### WHAT THE TASK ASKS
Recast everything from the start of the entries down to the line containing "The height and width of the page is (1400, 849)." as a two-column CSV with the headers request and answer. Use one row per entry, enclose each field in quotation marks, and replace any line breaks with spaces.

Records from a data source:

● ● ● ●

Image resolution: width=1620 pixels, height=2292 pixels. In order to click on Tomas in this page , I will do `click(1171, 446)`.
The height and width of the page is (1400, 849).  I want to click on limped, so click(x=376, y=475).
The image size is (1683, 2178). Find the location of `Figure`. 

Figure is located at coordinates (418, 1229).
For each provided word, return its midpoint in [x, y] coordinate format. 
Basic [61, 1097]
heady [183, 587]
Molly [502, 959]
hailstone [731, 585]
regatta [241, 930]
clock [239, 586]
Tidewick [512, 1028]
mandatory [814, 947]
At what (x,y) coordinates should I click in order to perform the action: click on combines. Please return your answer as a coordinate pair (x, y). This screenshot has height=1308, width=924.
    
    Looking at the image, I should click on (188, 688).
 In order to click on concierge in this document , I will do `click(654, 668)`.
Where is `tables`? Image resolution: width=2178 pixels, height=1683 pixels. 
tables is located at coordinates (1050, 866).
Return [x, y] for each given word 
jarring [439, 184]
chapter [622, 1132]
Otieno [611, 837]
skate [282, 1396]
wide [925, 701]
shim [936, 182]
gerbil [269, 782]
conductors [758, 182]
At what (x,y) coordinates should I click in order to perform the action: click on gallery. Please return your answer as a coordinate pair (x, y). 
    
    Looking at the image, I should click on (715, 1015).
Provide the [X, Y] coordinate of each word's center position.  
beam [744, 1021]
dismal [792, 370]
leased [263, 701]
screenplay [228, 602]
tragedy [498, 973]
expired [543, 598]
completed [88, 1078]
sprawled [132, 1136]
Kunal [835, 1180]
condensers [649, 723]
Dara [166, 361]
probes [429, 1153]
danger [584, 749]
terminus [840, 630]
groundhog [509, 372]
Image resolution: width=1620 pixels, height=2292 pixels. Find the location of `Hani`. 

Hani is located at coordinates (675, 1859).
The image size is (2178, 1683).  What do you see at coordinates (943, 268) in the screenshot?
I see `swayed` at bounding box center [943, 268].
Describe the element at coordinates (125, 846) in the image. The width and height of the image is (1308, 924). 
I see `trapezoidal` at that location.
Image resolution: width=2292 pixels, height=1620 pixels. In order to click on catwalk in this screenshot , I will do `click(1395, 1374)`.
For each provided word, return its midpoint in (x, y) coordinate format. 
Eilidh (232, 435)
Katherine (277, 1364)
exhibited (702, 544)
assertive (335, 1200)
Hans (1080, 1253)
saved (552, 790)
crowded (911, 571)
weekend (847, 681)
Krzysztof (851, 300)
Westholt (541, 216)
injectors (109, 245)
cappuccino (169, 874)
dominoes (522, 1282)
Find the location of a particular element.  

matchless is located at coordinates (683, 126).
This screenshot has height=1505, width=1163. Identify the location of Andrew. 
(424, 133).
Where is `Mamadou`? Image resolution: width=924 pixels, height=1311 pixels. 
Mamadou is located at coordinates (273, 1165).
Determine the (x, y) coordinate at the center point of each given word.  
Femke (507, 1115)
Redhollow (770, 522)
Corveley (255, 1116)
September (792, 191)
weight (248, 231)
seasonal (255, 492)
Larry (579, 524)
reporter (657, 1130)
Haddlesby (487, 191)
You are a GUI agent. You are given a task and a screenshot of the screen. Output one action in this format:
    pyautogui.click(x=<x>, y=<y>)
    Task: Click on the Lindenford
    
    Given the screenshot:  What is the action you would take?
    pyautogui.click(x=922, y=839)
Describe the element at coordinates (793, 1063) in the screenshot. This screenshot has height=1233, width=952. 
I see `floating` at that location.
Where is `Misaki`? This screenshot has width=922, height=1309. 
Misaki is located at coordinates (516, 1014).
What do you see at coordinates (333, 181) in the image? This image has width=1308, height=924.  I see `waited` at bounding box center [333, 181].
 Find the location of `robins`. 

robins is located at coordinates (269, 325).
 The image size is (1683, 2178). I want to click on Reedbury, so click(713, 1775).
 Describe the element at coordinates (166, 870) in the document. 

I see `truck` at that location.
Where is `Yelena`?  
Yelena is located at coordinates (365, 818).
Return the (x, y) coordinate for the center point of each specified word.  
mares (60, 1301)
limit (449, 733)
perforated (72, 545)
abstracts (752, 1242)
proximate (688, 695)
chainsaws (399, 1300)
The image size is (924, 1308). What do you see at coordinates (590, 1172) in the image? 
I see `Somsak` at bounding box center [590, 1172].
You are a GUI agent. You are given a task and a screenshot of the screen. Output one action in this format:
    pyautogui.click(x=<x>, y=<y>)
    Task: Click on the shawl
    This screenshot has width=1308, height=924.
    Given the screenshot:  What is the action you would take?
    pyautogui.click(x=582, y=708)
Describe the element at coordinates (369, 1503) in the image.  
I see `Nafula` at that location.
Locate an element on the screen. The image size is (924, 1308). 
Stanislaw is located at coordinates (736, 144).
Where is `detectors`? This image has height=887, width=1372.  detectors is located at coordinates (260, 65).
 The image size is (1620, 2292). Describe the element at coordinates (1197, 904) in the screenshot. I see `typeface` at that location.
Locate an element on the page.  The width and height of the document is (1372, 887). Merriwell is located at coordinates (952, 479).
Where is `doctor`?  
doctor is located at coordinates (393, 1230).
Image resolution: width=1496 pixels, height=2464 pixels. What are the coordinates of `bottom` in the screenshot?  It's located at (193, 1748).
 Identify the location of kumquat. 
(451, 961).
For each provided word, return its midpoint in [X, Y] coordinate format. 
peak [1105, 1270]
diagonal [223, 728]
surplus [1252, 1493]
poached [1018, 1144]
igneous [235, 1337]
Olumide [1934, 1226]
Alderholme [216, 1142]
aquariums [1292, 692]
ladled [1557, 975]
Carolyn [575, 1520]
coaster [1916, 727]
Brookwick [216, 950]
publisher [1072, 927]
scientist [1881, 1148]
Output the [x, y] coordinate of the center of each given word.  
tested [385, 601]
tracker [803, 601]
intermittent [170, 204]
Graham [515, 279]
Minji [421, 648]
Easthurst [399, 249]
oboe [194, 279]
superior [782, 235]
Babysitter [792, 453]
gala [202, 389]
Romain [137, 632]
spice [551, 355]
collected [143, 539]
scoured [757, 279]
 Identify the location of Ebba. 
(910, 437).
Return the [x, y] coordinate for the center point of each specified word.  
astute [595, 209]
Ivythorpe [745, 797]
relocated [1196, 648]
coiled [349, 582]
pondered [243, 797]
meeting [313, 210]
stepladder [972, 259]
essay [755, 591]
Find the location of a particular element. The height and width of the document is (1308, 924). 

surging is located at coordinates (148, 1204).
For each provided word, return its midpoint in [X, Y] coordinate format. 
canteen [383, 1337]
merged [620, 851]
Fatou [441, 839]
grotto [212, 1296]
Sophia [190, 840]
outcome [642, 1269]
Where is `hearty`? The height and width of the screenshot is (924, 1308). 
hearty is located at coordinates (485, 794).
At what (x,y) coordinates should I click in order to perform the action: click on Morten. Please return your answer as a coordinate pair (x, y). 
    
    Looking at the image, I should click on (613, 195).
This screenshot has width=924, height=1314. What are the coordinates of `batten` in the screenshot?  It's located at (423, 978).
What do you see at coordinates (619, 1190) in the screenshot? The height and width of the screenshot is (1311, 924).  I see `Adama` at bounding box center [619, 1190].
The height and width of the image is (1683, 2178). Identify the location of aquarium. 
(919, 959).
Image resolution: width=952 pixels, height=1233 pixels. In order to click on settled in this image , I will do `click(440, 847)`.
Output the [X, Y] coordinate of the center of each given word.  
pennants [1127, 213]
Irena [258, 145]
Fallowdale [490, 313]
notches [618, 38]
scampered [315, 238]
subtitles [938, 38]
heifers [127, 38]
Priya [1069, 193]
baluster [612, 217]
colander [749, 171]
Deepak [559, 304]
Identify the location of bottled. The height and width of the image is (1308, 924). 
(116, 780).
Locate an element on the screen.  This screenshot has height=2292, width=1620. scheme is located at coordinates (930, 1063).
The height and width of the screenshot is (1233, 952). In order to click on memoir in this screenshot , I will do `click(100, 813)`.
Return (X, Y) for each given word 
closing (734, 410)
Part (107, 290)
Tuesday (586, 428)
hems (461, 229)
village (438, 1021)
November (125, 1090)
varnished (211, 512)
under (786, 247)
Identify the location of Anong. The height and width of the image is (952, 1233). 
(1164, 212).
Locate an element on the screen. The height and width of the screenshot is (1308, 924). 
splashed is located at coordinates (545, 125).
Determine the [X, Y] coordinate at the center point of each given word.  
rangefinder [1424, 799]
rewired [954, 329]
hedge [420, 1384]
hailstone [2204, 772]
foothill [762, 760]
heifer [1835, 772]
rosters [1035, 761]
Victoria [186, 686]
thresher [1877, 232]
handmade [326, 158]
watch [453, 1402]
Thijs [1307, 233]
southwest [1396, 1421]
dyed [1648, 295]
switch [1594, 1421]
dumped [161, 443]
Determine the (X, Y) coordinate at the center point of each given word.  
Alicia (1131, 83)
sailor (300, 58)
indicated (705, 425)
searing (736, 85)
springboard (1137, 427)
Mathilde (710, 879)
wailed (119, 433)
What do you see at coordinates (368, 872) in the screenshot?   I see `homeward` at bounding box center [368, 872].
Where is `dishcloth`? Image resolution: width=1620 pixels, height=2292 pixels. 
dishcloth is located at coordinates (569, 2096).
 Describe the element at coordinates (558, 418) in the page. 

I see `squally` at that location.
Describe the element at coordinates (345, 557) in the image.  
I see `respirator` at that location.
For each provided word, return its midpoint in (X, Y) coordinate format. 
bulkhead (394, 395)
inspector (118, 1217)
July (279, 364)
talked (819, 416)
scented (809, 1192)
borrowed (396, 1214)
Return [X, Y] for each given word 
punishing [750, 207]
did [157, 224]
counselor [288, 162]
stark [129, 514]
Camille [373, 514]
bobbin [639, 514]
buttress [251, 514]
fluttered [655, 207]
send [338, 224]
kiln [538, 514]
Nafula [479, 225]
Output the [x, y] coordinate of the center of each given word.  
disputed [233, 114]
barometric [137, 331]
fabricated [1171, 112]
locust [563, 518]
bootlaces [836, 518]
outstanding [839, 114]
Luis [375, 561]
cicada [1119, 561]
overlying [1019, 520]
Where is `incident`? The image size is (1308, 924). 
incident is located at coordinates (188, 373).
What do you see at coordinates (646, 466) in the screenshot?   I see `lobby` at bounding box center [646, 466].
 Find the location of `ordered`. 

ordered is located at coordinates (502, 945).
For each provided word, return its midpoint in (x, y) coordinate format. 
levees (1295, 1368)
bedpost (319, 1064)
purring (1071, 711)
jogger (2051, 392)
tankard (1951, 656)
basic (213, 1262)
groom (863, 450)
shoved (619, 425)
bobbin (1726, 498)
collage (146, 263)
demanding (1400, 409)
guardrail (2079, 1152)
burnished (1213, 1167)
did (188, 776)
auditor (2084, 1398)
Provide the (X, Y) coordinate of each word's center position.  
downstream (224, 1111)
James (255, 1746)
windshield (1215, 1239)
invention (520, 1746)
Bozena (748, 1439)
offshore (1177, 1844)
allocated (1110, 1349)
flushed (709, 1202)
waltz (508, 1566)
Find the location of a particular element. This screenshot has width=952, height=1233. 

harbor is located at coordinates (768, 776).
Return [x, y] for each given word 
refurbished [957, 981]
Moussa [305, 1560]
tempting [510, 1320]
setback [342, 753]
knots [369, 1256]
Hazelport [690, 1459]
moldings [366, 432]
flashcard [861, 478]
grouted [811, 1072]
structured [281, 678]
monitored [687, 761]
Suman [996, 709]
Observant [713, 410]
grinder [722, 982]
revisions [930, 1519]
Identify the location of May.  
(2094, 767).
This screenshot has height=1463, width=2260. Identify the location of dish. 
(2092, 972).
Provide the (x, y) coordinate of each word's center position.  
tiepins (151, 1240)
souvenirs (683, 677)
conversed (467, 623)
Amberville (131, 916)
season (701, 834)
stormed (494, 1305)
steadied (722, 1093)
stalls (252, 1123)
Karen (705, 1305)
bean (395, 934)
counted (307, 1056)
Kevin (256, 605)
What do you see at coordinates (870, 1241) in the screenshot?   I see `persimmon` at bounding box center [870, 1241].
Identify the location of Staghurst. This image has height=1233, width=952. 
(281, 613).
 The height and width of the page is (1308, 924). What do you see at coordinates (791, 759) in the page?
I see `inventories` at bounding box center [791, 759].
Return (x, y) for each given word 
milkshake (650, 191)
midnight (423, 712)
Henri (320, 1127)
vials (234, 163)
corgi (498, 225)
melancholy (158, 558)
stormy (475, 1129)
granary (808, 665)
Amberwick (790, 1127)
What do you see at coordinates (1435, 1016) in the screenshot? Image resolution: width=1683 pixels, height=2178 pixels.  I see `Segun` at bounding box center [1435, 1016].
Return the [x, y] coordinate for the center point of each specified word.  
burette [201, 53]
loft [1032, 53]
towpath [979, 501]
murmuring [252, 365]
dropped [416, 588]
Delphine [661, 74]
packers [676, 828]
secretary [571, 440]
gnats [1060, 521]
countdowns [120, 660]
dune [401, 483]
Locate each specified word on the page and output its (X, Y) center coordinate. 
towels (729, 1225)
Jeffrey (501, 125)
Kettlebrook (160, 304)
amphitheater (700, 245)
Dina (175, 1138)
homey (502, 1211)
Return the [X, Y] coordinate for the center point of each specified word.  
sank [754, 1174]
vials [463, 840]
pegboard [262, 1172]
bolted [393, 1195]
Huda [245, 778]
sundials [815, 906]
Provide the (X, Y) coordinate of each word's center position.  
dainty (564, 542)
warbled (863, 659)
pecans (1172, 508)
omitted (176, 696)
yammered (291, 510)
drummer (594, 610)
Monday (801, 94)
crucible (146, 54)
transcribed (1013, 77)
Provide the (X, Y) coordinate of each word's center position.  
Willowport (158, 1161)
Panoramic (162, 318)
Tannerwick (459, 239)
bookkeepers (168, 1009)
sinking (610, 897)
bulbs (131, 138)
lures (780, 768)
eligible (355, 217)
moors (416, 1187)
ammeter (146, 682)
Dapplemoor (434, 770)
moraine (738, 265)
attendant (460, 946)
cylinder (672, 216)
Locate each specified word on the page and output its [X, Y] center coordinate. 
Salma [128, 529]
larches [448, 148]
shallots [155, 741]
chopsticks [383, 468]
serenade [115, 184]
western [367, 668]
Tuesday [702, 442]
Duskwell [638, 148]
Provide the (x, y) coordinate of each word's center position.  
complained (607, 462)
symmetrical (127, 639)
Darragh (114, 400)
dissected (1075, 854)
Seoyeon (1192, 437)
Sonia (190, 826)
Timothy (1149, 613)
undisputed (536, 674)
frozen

● ● ● ●

### WRITTEN RESPONSE
request,answer
"Image resolution: width=1620 pixels, height=2292 pixels. In order to click on Tomas in this page",", I will do `click(1171, 446)`."
"The height and width of the page is (1400, 849).","I want to click on limped, so click(x=376, y=475)."